__Source records__.
*****
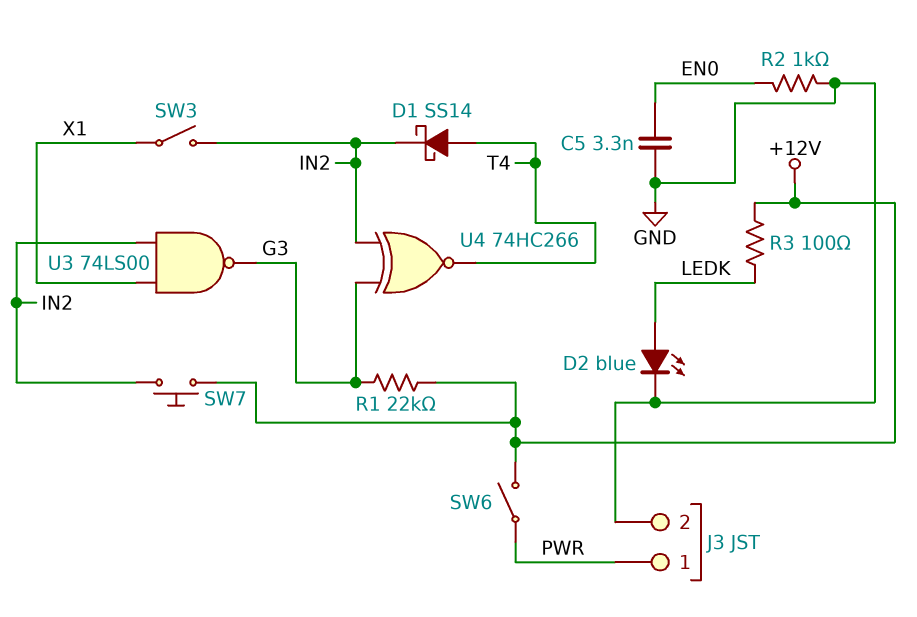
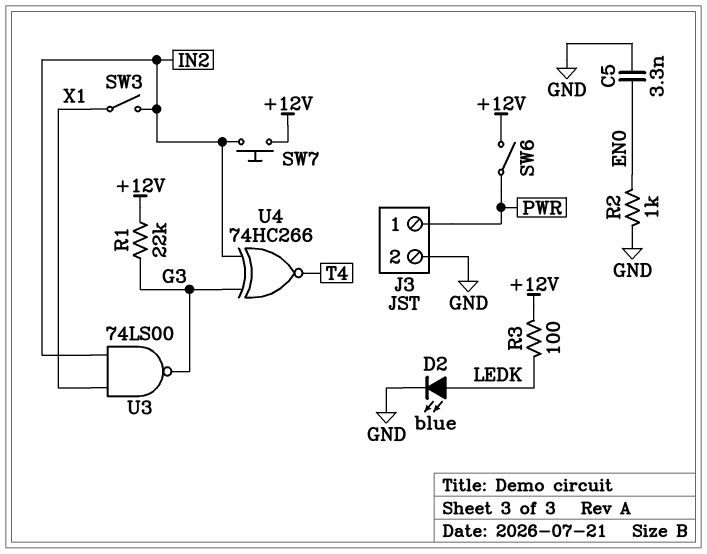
D1: schottky SS14 (A T4, K IN2) -> none

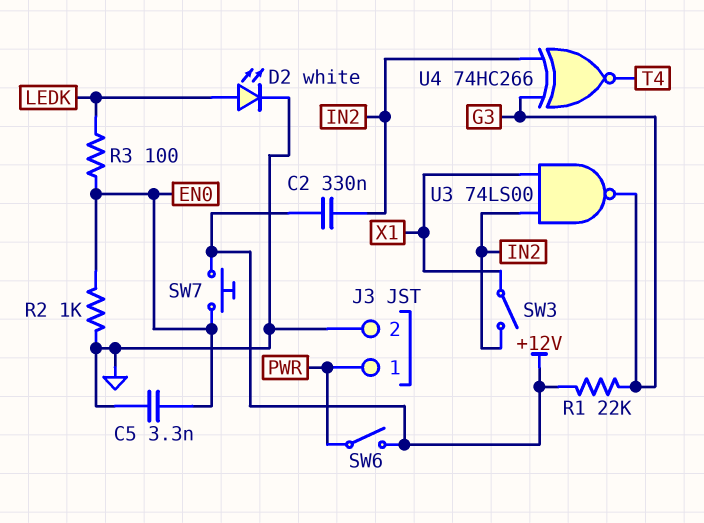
C2: none -> 330nF (+12V, IN2)
D2: LED blue (A LEDK, K GND) -> LED white (A LEDK, K GND)
R3: 100 (+12V, LEDK) -> 100 (EN0, LEDK)
SW7: button (+12V, IN2) -> button (+12V, EN0)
*****
__What to work on__. None of the pictures should be reproduced; all other material above must be set down exactly.

__Exercise output__.
D1: schottky SS14 (A T4, K IN2) -> none

C2: none -> 330nF (+12V, IN2)
D2: LED blue (A LEDK, K GND) -> LED white (A LEDK, K GND)
R3: 100 (+12V, LEDK) -> 100 (EN0, LEDK)
SW7: button (+12V, IN2) -> button (+12V, EN0)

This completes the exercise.